• **THE PROBLEM**
Nothing but the line with "(684, 347) = (358, 285): yellow" and the lines after it should appear, each retyped exactly as in the listing.

• **EXTRACTED ENTRIES**

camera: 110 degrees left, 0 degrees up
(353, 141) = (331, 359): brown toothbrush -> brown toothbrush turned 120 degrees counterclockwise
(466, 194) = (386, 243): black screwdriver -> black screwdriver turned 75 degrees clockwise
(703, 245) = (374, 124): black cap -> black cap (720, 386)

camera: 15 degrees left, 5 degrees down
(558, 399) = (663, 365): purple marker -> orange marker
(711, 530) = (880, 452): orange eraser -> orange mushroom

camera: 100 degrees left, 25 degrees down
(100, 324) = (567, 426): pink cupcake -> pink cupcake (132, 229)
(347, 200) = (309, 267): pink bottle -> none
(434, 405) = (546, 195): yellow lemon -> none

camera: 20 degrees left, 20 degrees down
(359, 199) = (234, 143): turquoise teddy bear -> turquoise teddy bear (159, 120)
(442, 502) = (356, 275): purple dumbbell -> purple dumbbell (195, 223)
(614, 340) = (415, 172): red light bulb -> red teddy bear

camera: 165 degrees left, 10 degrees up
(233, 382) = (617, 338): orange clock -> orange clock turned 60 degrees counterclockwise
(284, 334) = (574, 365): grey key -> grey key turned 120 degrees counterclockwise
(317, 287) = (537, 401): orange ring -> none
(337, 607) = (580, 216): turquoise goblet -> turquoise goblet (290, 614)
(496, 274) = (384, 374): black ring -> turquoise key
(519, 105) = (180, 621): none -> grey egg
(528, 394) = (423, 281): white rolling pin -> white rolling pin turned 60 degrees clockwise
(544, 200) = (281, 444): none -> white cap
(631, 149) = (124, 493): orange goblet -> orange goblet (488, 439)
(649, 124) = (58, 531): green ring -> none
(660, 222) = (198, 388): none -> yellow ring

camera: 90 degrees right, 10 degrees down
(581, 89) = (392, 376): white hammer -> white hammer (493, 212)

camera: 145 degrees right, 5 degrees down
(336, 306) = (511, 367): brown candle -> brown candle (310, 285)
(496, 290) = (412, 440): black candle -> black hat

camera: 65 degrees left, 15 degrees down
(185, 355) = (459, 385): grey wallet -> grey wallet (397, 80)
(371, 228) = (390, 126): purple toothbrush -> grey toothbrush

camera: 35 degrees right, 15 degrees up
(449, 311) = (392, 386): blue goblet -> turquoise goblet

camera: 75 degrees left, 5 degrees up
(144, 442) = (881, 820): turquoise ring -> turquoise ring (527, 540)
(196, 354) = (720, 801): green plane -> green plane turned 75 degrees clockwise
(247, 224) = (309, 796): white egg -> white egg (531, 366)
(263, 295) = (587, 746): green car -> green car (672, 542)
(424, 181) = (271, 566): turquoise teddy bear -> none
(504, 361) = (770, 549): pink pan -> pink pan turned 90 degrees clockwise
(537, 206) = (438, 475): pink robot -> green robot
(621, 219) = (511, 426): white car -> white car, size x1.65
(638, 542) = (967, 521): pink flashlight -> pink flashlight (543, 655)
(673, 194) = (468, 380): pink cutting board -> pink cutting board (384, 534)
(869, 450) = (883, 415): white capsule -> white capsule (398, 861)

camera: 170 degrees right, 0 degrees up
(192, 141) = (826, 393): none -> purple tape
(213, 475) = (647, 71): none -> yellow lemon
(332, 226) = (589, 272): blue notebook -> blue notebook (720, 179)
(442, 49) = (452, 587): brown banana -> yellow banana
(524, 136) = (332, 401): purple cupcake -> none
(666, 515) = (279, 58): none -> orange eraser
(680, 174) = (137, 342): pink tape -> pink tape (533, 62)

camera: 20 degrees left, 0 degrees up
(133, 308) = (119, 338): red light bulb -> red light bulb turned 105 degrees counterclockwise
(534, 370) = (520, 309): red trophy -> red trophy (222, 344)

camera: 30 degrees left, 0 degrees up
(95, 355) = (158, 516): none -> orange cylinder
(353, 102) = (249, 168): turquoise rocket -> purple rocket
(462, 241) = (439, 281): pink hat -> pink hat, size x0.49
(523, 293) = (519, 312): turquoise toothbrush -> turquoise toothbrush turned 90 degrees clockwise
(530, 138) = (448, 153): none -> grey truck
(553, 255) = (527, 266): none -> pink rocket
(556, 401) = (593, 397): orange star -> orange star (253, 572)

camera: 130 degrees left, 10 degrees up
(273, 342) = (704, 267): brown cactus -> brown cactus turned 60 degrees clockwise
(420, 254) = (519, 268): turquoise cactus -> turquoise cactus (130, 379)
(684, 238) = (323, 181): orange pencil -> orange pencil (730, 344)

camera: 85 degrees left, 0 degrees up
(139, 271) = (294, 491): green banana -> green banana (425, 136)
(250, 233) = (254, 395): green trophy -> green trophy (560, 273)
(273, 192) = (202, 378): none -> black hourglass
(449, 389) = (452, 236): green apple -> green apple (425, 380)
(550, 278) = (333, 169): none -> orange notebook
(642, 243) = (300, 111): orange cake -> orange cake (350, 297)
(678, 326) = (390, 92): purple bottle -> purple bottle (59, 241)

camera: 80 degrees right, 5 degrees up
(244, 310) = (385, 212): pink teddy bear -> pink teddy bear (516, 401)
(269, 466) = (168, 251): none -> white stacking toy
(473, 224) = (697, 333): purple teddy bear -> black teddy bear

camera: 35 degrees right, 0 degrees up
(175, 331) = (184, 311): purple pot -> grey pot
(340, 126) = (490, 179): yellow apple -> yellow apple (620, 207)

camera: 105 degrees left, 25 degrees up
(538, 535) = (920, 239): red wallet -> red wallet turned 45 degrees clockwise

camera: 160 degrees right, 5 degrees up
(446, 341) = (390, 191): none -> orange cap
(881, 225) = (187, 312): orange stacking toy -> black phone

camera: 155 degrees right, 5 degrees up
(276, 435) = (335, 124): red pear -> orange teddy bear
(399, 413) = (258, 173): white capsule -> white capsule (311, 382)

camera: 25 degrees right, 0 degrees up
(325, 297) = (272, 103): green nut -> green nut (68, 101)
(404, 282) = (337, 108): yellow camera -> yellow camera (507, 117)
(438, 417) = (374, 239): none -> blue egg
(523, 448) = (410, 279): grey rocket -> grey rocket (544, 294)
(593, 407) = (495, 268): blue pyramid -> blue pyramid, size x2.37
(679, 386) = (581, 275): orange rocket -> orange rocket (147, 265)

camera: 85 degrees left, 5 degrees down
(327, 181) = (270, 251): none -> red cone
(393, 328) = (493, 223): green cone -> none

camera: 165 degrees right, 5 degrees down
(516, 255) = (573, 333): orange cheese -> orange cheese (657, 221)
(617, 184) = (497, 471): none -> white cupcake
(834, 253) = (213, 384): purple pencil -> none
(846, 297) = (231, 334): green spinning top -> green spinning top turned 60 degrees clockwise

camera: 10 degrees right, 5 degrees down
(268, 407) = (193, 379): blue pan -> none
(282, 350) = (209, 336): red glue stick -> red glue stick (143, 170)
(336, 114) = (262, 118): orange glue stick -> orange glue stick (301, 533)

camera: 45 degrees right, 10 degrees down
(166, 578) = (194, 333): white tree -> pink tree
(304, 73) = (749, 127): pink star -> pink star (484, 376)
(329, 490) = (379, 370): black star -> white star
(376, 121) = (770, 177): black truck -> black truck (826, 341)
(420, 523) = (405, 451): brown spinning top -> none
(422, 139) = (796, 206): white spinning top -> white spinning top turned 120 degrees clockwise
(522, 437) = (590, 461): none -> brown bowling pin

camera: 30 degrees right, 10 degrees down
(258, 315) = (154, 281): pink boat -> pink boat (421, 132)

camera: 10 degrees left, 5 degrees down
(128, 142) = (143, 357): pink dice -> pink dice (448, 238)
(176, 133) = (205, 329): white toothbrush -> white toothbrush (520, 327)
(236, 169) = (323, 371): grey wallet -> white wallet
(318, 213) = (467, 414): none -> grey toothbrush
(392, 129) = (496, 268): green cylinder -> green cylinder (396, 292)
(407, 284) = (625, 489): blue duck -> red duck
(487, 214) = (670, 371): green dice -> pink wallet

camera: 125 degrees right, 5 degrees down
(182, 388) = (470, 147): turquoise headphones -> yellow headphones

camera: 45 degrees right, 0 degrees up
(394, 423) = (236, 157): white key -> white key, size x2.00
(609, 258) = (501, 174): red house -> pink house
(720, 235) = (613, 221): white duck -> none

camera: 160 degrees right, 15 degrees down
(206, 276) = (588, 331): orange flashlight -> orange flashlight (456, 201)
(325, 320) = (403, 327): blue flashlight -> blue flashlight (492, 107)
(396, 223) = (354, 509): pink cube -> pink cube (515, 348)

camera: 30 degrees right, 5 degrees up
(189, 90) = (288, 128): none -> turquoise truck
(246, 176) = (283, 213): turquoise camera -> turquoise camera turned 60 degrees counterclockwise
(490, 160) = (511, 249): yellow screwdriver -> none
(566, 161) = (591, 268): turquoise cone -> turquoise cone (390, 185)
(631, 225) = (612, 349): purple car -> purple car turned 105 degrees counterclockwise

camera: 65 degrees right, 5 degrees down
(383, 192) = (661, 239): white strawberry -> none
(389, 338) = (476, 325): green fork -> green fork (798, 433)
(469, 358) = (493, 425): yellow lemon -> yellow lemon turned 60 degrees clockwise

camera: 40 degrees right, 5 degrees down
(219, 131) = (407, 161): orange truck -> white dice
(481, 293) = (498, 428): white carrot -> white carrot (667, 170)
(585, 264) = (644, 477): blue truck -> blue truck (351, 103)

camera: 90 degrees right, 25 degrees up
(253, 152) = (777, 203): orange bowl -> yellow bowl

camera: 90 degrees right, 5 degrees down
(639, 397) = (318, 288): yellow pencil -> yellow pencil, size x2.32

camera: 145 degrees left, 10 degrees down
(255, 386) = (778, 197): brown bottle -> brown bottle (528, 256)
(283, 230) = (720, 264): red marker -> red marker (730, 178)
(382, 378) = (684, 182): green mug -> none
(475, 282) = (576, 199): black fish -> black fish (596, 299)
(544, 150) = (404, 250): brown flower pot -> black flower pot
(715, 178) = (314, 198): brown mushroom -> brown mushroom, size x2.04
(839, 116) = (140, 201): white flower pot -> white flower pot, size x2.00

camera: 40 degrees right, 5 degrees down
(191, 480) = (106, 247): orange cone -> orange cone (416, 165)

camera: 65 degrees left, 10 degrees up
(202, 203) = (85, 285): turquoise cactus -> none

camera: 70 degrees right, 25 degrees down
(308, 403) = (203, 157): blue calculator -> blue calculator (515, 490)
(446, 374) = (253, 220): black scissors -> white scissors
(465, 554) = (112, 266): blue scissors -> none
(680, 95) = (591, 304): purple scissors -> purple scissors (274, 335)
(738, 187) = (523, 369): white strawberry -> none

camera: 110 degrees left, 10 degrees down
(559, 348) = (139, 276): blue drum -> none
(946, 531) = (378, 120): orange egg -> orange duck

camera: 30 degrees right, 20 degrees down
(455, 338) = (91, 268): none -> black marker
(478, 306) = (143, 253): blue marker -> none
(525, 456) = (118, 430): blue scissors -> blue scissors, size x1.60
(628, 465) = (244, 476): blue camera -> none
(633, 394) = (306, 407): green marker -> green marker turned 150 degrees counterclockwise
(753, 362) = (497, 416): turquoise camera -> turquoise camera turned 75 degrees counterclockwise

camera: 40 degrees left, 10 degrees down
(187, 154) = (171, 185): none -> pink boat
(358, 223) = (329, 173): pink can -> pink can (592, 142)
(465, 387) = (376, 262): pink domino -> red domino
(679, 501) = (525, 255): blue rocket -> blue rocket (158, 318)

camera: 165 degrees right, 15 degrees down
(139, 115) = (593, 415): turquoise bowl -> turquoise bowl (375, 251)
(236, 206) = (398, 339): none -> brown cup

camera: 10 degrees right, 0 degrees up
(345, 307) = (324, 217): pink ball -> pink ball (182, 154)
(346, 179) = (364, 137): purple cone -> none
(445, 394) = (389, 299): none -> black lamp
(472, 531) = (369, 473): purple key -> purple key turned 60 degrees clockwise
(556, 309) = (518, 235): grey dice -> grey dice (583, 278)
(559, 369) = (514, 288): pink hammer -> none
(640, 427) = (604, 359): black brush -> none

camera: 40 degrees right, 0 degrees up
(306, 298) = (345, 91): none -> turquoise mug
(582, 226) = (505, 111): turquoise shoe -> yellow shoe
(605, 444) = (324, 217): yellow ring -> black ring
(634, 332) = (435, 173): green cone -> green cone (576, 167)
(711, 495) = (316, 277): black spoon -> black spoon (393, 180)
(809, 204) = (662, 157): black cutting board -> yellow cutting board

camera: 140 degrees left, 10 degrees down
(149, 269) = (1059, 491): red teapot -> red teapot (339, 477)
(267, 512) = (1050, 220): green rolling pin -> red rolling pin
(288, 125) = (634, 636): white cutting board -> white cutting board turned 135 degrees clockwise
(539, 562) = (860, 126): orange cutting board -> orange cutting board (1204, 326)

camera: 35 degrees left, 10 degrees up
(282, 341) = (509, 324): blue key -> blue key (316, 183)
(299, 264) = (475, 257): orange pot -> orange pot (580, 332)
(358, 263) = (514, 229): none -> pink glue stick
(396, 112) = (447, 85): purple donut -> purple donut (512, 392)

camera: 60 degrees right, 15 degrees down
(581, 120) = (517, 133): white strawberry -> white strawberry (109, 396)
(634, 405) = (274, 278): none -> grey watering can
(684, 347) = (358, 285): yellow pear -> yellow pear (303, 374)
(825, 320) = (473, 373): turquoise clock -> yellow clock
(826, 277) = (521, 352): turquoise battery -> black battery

• **TASK SOLUTION**
(684, 347) = (358, 285): yellow pear -> yellow pear (303, 374)
(825, 320) = (473, 373): turquoise clock -> yellow clock
(826, 277) = (521, 352): turquoise battery -> black battery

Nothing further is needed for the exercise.